▶ **Work to be completed**
Output, exactly and in full, only the lines from the one containing "cyan brick B3" to the last line of the data. Pictures should not appear.

Object correspondence data:
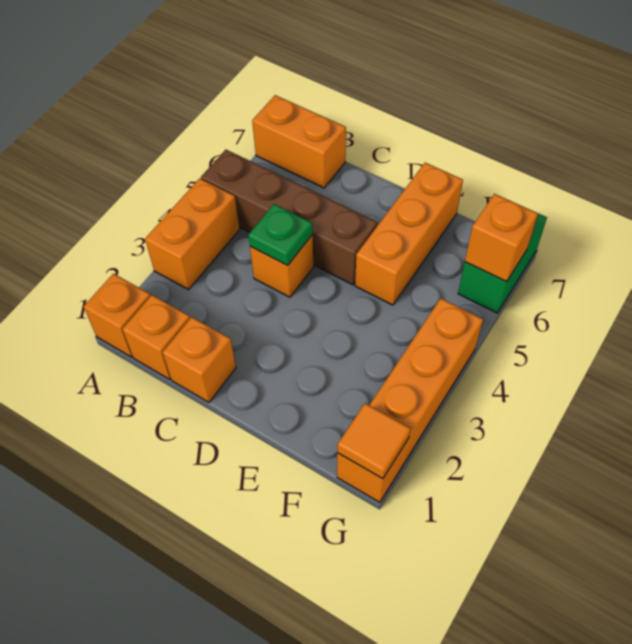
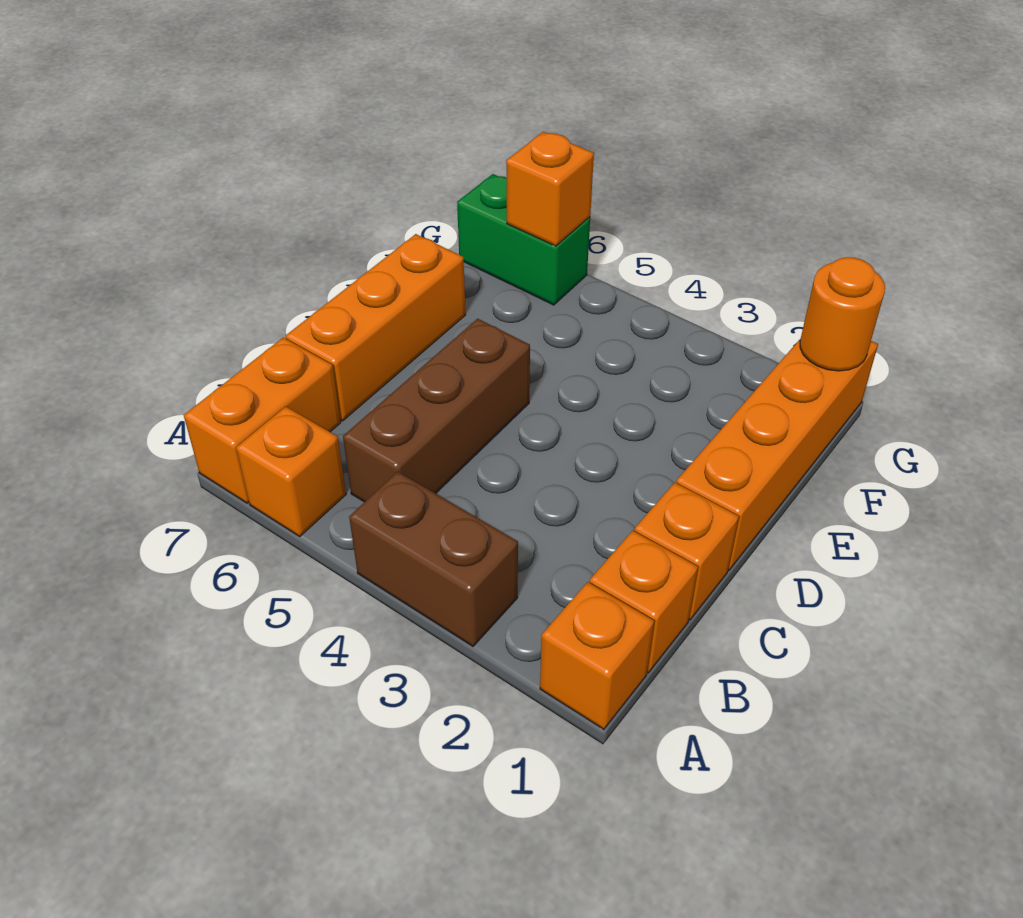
orange brick A3:A4 level 1 -> brown brick A3:A4 level 1
brown brick A5:D5 level 1 -> brown brick B5:D5 level 1
orange brick C4 level 1 -> orange brick A6 level 1
green plate C4 level 2 -> none
orange brick E5:E7 level 1 -> orange brick C7:E7 level 1
orange brick G1:G4 level 1 -> orange brick D1:G1 level 1
orange tile G1 level 2 -> orange round brick G1 level 2

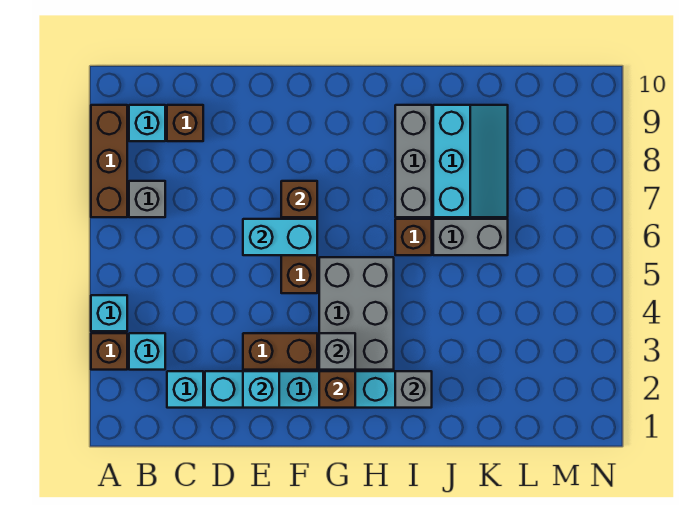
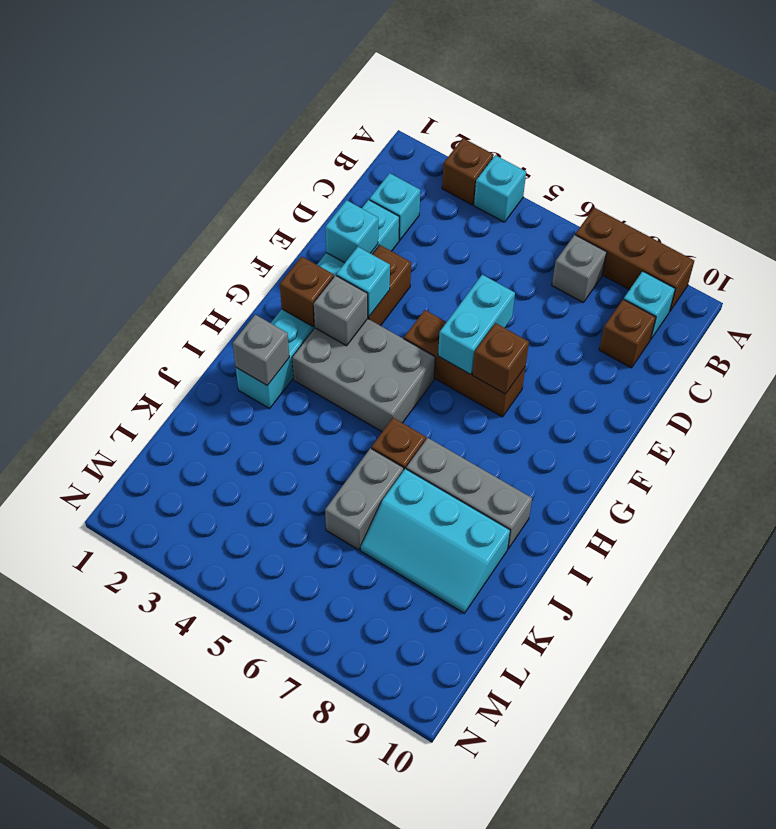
cyan brick B3 level 1 -> cyan brick F3 level 2

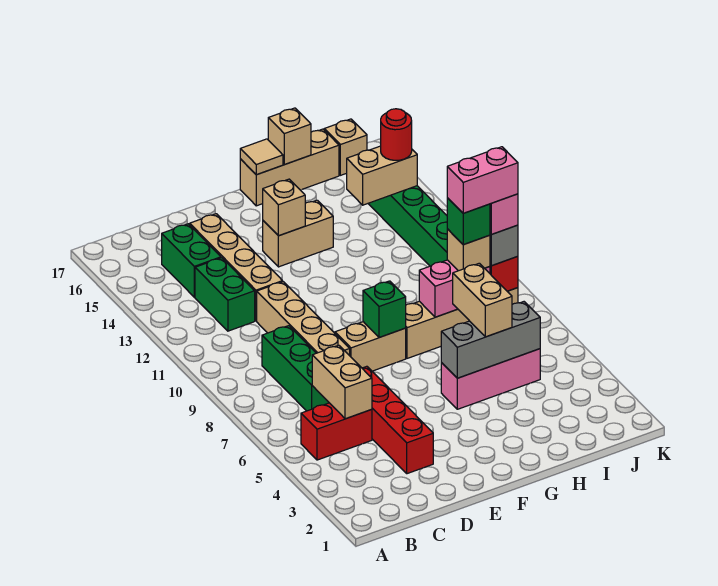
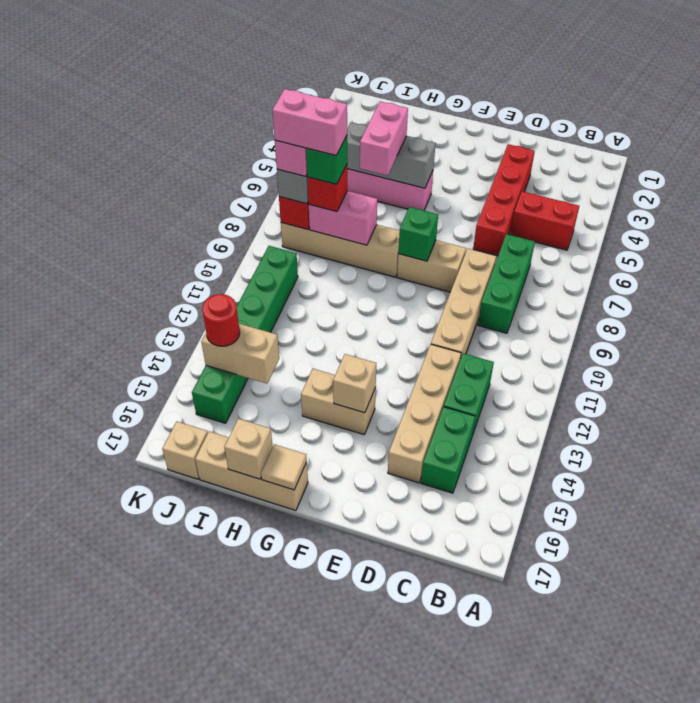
tan brick C5:C6 level 2 -> none
tan brick H5:H6 level 3 -> pink brick H5:H6 level 3
tan brick I8 level 3 -> red brick I8 level 3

▶ **Answer box**
cyan brick B3 level 1 -> cyan brick F3 level 2

tan brick C5:C6 level 2 -> none
tan brick H5:H6 level 3 -> pink brick H5:H6 level 3
tan brick I8 level 3 -> red brick I8 level 3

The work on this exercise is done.